BEGIN EXTRACTED MATERIAL

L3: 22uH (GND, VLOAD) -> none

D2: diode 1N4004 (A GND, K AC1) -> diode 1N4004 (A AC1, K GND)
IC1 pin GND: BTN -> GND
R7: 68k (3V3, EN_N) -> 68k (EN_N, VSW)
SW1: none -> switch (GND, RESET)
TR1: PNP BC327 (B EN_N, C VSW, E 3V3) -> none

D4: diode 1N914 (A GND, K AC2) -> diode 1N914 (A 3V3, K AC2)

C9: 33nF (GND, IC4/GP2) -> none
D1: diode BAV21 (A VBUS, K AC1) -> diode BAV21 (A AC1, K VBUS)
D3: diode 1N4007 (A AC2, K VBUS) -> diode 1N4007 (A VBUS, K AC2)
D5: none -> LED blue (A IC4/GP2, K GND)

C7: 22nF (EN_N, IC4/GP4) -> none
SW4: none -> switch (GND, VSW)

END EXTRACTED MATERIAL
BEGIN EXTRACTED MATERIAL

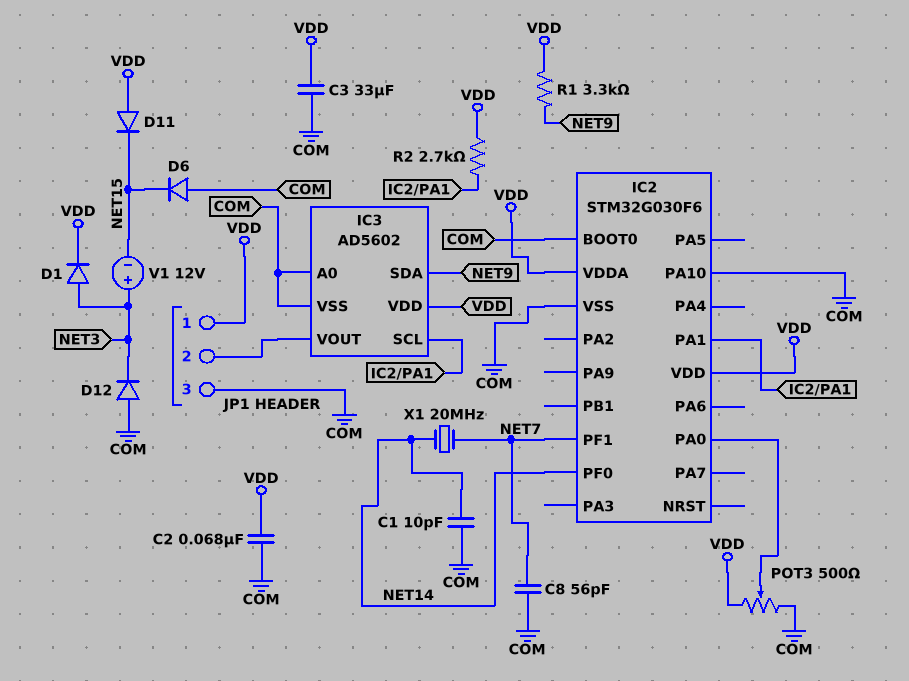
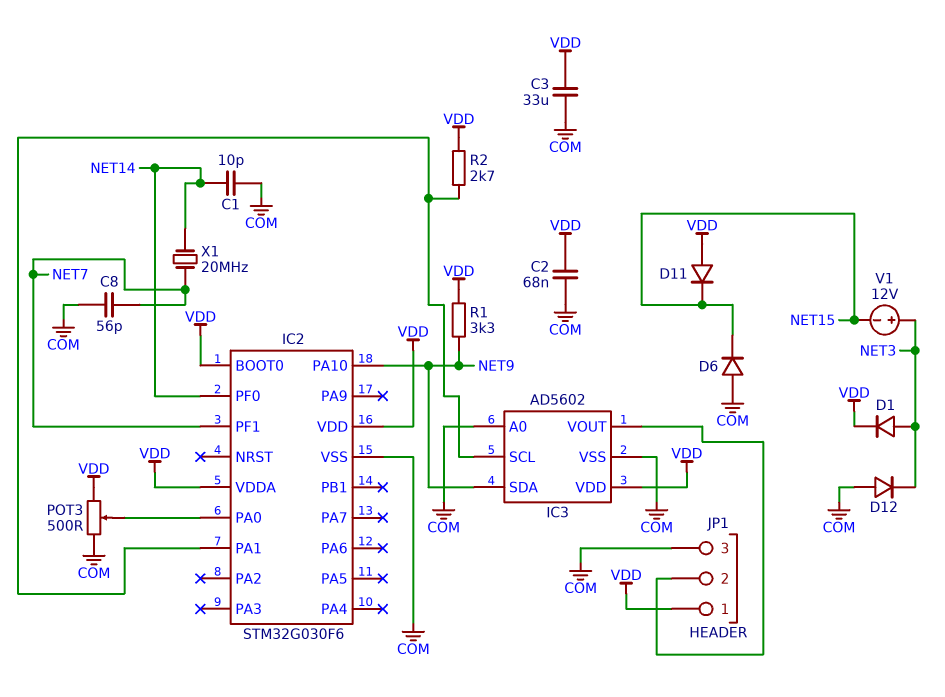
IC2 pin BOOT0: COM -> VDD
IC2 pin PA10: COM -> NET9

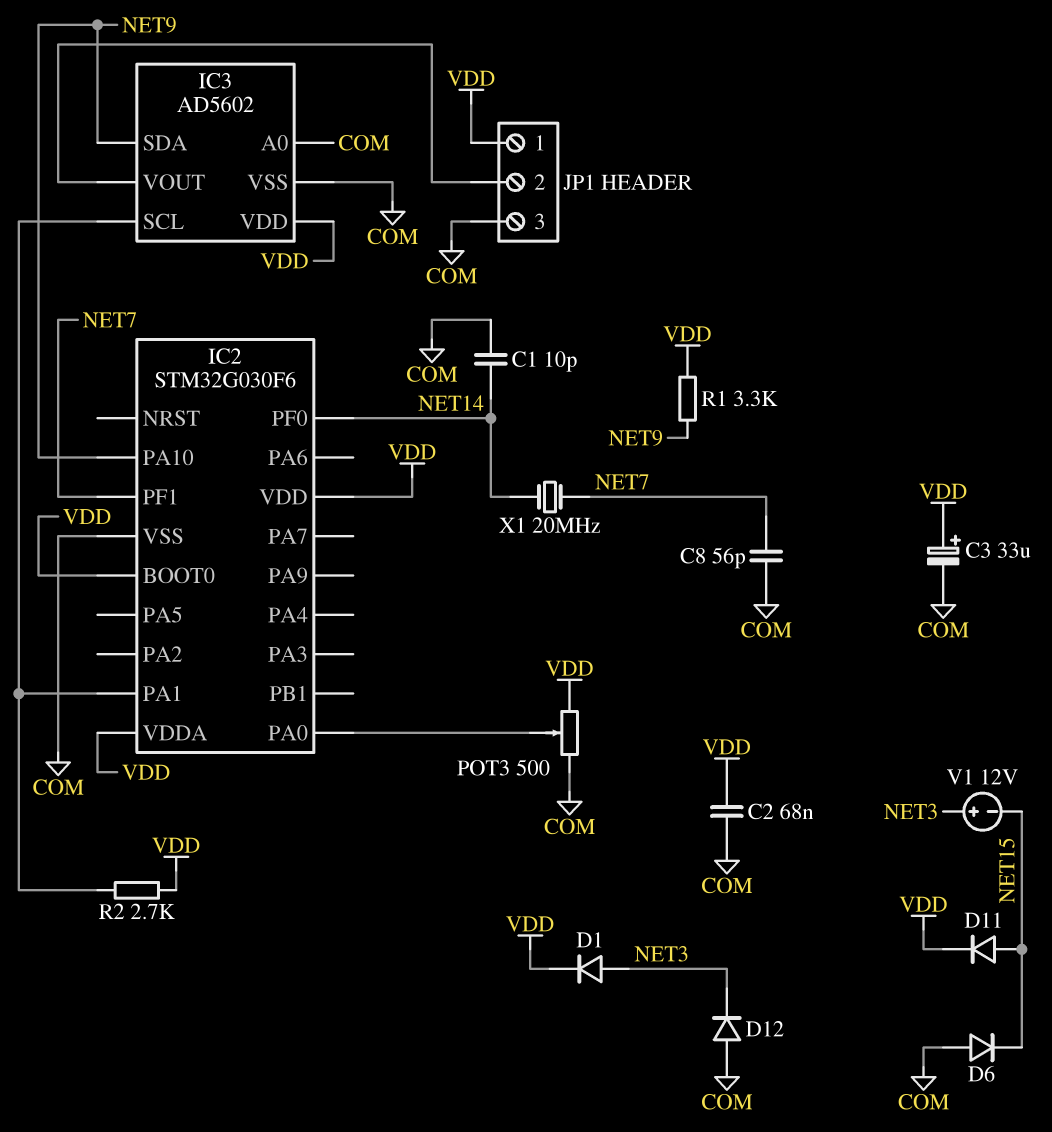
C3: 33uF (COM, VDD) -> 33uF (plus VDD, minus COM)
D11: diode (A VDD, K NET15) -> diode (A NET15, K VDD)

END EXTRACTED MATERIAL

** EXERCISE GOAL **
Reproduce only the lines above spanning from the line containing "D3: diode 1N4007" through the line containing "SW4: none -> switch (GND, VSW)", word for word.

** SOLUTION FOR THIS EXERCISE **
D3: diode 1N4007 (A AC2, K VBUS) -> diode 1N4007 (A VBUS, K AC2)
D5: none -> LED blue (A IC4/GP2, K GND)

C7: 22nF (EN_N, IC4/GP4) -> none
SW4: none -> switch (GND, VSW)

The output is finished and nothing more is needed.